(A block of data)
╭──
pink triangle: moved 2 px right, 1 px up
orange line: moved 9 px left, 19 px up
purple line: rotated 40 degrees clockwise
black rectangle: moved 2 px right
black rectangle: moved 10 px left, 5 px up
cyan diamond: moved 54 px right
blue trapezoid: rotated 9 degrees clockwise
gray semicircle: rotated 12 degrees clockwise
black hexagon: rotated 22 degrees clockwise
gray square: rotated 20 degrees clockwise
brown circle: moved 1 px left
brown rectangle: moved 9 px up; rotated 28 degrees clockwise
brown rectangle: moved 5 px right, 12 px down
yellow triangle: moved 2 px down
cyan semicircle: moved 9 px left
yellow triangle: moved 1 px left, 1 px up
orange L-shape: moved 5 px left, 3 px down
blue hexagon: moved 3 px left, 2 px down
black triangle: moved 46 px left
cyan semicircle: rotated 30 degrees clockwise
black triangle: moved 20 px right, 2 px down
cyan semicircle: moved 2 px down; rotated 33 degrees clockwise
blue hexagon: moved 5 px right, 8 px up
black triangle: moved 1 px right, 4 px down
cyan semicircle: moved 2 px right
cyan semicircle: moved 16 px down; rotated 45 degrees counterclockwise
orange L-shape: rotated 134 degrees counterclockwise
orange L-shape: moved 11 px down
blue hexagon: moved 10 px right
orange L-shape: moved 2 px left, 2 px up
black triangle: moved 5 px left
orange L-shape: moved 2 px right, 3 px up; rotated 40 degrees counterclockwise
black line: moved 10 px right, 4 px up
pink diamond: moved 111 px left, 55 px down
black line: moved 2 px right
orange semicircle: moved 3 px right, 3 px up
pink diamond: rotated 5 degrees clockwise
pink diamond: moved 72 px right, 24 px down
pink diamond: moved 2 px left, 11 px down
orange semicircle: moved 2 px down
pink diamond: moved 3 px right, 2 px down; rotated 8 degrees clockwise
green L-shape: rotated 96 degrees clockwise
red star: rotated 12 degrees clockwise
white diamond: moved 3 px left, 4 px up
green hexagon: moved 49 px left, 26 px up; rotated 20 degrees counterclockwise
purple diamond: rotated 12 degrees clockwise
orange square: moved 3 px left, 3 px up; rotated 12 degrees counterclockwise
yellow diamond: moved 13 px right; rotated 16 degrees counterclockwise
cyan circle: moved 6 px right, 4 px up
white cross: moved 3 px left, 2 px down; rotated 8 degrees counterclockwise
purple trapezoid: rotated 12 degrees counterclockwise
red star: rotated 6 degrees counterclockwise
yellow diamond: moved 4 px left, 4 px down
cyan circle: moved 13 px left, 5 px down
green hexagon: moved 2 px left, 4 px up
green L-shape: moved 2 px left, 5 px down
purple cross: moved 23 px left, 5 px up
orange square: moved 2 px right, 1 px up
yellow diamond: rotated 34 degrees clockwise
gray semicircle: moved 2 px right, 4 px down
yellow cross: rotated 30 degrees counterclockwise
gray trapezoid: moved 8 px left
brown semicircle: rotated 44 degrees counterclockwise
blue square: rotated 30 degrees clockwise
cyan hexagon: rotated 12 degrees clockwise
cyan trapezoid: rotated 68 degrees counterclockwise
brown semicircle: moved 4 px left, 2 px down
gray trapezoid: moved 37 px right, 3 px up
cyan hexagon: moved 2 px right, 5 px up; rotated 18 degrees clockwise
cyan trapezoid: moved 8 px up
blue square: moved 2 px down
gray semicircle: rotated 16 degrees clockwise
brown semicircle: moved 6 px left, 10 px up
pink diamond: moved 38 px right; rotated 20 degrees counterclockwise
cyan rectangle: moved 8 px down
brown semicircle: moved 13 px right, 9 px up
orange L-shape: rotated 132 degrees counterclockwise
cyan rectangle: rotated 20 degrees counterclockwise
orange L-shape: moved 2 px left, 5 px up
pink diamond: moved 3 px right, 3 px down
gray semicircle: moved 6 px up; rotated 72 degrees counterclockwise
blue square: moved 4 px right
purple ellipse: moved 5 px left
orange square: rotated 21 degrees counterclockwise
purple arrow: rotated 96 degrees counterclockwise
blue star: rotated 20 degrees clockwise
╰──
Give all of the lines above again, word for word and in the same order.

pink triangle: moved 2 px right, 1 px up
orange line: moved 9 px left, 19 px up
purple line: rotated 40 degrees clockwise
black rectangle: moved 2 px right
black rectangle: moved 10 px left, 5 px up
cyan diamond: moved 54 px right
blue trapezoid: rotated 9 degrees clockwise
gray semicircle: rotated 12 degrees clockwise
black hexagon: rotated 22 degrees clockwise
gray square: rotated 20 degrees clockwise
brown circle: moved 1 px left
brown rectangle: moved 9 px up; rotated 28 degrees clockwise
brown rectangle: moved 5 px right, 12 px down
yellow triangle: moved 2 px down
cyan semicircle: moved 9 px left
yellow triangle: moved 1 px left, 1 px up
orange L-shape: moved 5 px left, 3 px down
blue hexagon: moved 3 px left, 2 px down
black triangle: moved 46 px left
cyan semicircle: rotated 30 degrees clockwise
black triangle: moved 20 px right, 2 px down
cyan semicircle: moved 2 px down; rotated 33 degrees clockwise
blue hexagon: moved 5 px right, 8 px up
black triangle: moved 1 px right, 4 px down
cyan semicircle: moved 2 px right
cyan semicircle: moved 16 px down; rotated 45 degrees counterclockwise
orange L-shape: rotated 134 degrees counterclockwise
orange L-shape: moved 11 px down
blue hexagon: moved 10 px right
orange L-shape: moved 2 px left, 2 px up
black triangle: moved 5 px left
orange L-shape: moved 2 px right, 3 px up; rotated 40 degrees counterclockwise
black line: moved 10 px right, 4 px up
pink diamond: moved 111 px left, 55 px down
black line: moved 2 px right
orange semicircle: moved 3 px right, 3 px up
pink diamond: rotated 5 degrees clockwise
pink diamond: moved 72 px right, 24 px down
pink diamond: moved 2 px left, 11 px down
orange semicircle: moved 2 px down
pink diamond: moved 3 px right, 2 px down; rotated 8 degrees clockwise
green L-shape: rotated 96 degrees clockwise
red star: rotated 12 degrees clockwise
white diamond: moved 3 px left, 4 px up
green hexagon: moved 49 px left, 26 px up; rotated 20 degrees counterclockwise
purple diamond: rotated 12 degrees clockwise
orange square: moved 3 px left, 3 px up; rotated 12 degrees counterclockwise
yellow diamond: moved 13 px right; rotated 16 degrees counterclockwise
cyan circle: moved 6 px right, 4 px up
white cross: moved 3 px left, 2 px down; rotated 8 degrees counterclockwise
purple trapezoid: rotated 12 degrees counterclockwise
red star: rotated 6 degrees counterclockwise
yellow diamond: moved 4 px left, 4 px down
cyan circle: moved 13 px left, 5 px down
green hexagon: moved 2 px left, 4 px up
green L-shape: moved 2 px left, 5 px down
purple cross: moved 23 px left, 5 px up
orange square: moved 2 px right, 1 px up
yellow diamond: rotated 34 degrees clockwise
gray semicircle: moved 2 px right, 4 px down
yellow cross: rotated 30 degrees counterclockwise
gray trapezoid: moved 8 px left
brown semicircle: rotated 44 degrees counterclockwise
blue square: rotated 30 degrees clockwise
cyan hexagon: rotated 12 degrees clockwise
cyan trapezoid: rotated 68 degrees counterclockwise
brown semicircle: moved 4 px left, 2 px down
gray trapezoid: moved 37 px right, 3 px up
cyan hexagon: moved 2 px right, 5 px up; rotated 18 degrees clockwise
cyan trapezoid: moved 8 px up
blue square: moved 2 px down
gray semicircle: rotated 16 degrees clockwise
brown semicircle: moved 6 px left, 10 px up
pink diamond: moved 38 px right; rotated 20 degrees counterclockwise
cyan rectangle: moved 8 px down
brown semicircle: moved 13 px right, 9 px up
orange L-shape: rotated 132 degrees counterclockwise
cyan rectangle: rotated 20 degrees counterclockwise
orange L-shape: moved 2 px left, 5 px up
pink diamond: moved 3 px right, 3 px down
gray semicircle: moved 6 px up; rotated 72 degrees counterclockwise
blue square: moved 4 px right
purple ellipse: moved 5 px left
orange square: rotated 21 degrees counterclockwise
purple arrow: rotated 96 degrees counterclockwise
blue star: rotated 20 degrees clockwise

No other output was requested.